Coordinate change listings
════════════════════
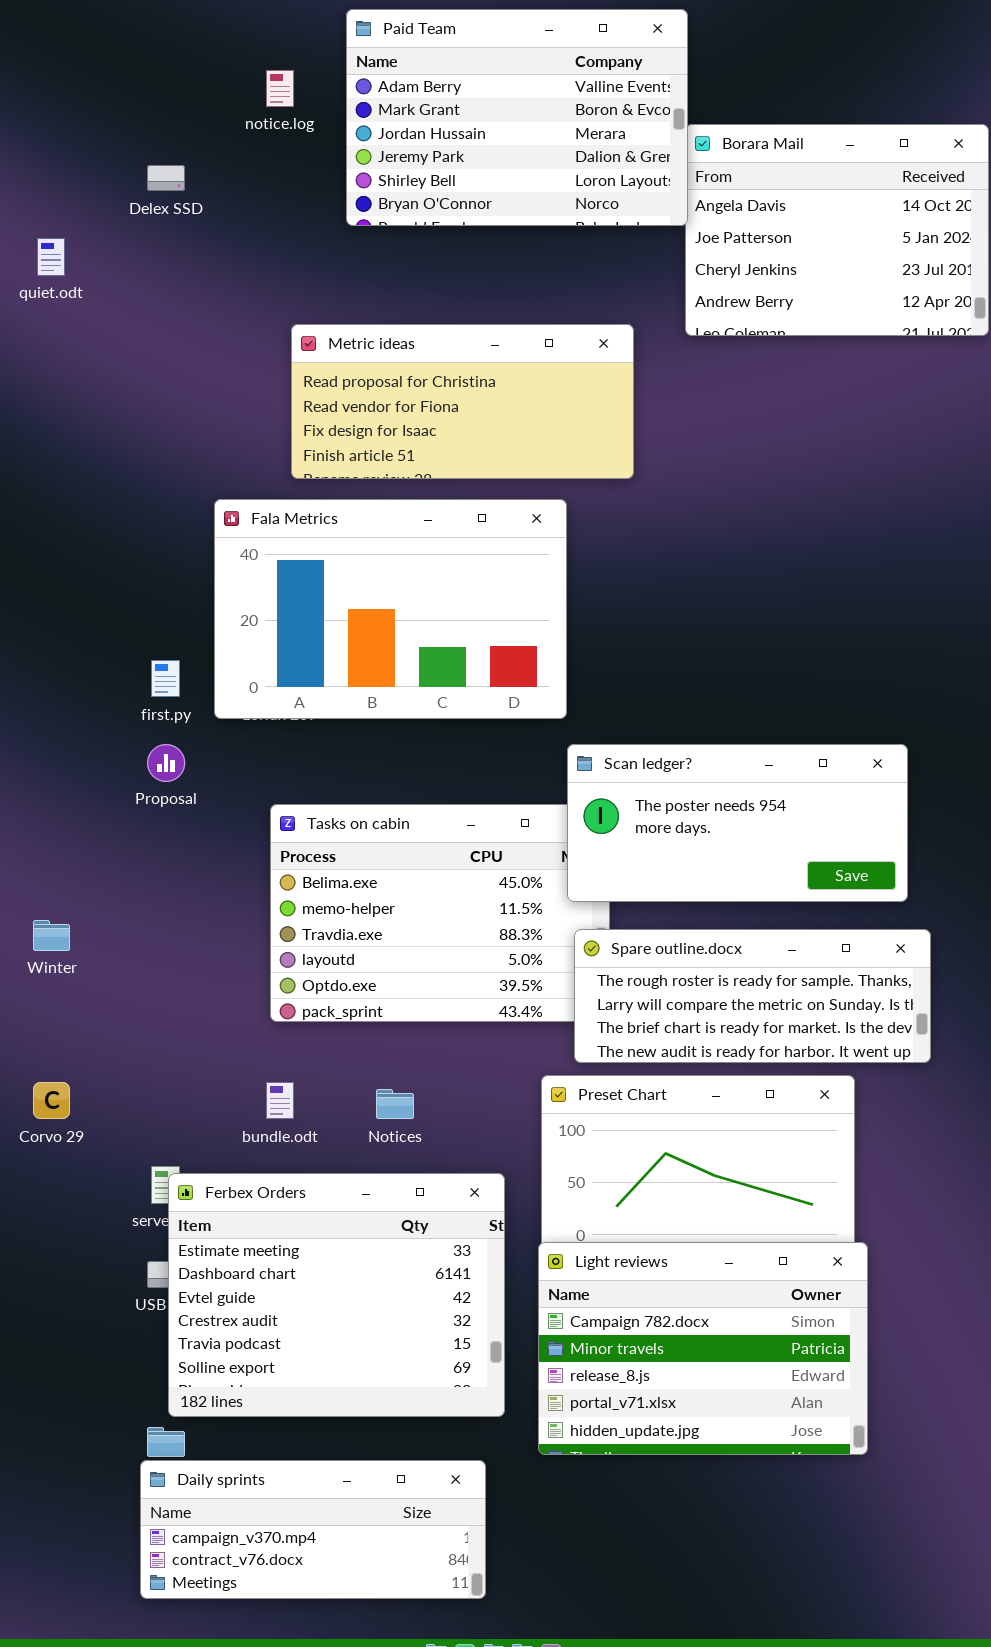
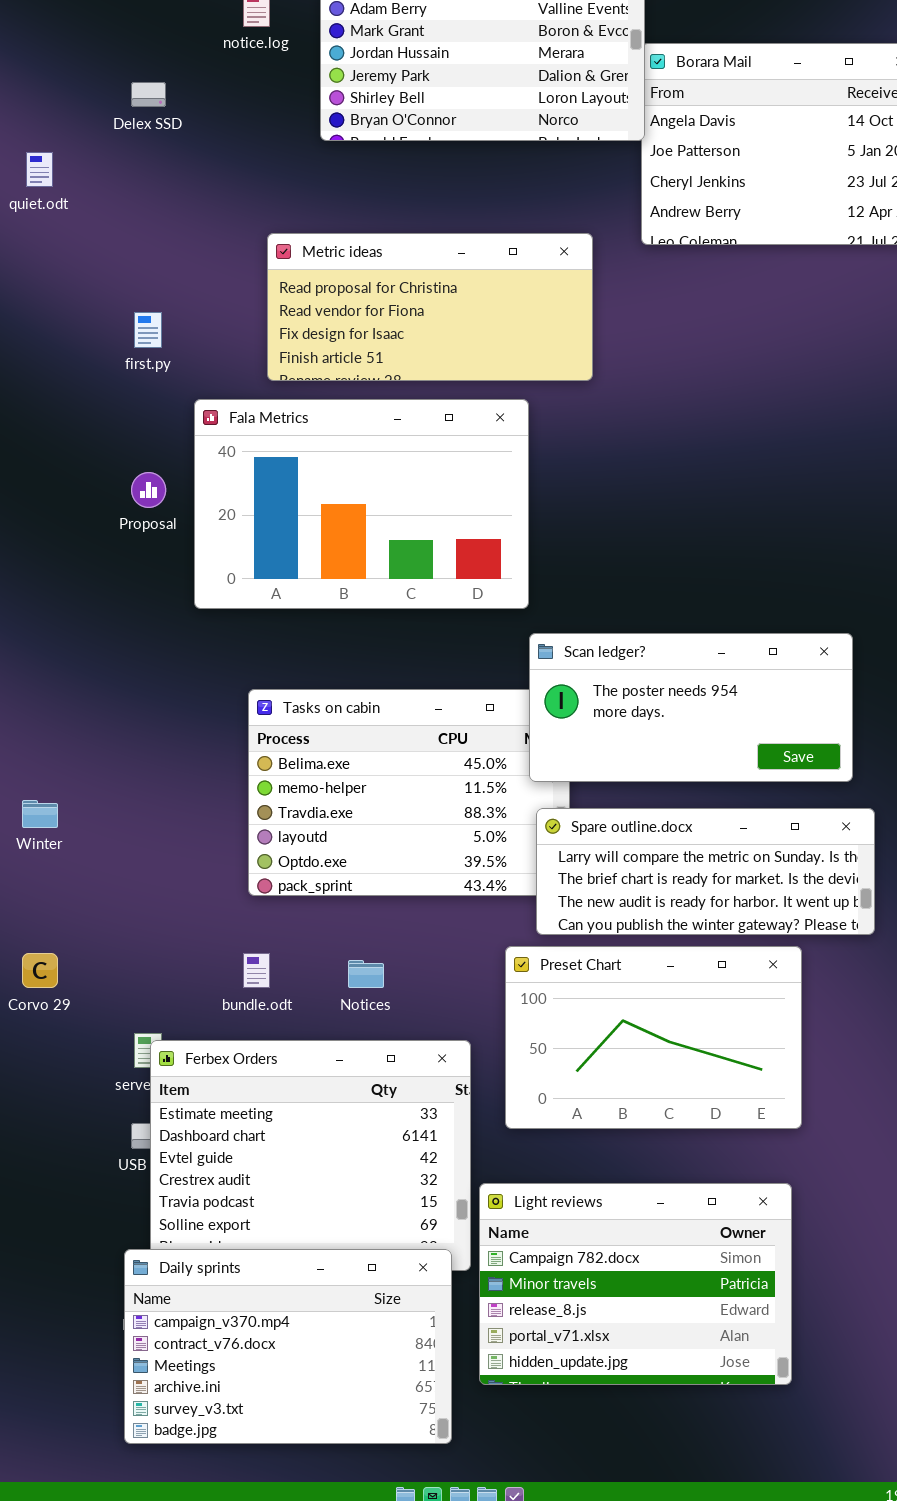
first.py: [151,660,180,697] -> [134,312,162,348], moved
Proposal: [147,744,185,782] -> [131,472,166,508], moved
Spare outline.docx: [574,929,931,1063] -> [536,808,875,935], scrolled down 1 row
Light reviews: [538,1242,868,1455] -> [479,1183,792,1385], moved
Daily sprints: [140,1460,486,1599] -> [124,1249,452,1444], resized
════════════════════
» **Your objective**
A word-for-word restatement of all the lines above is needed, with the pictures omitted.

» **Finished task**
first.py: [151,660,180,697] -> [134,312,162,348], moved
Proposal: [147,744,185,782] -> [131,472,166,508], moved
Spare outline.docx: [574,929,931,1063] -> [536,808,875,935], scrolled down 1 row
Light reviews: [538,1242,868,1455] -> [479,1183,792,1385], moved
Daily sprints: [140,1460,486,1599] -> [124,1249,452,1444], resized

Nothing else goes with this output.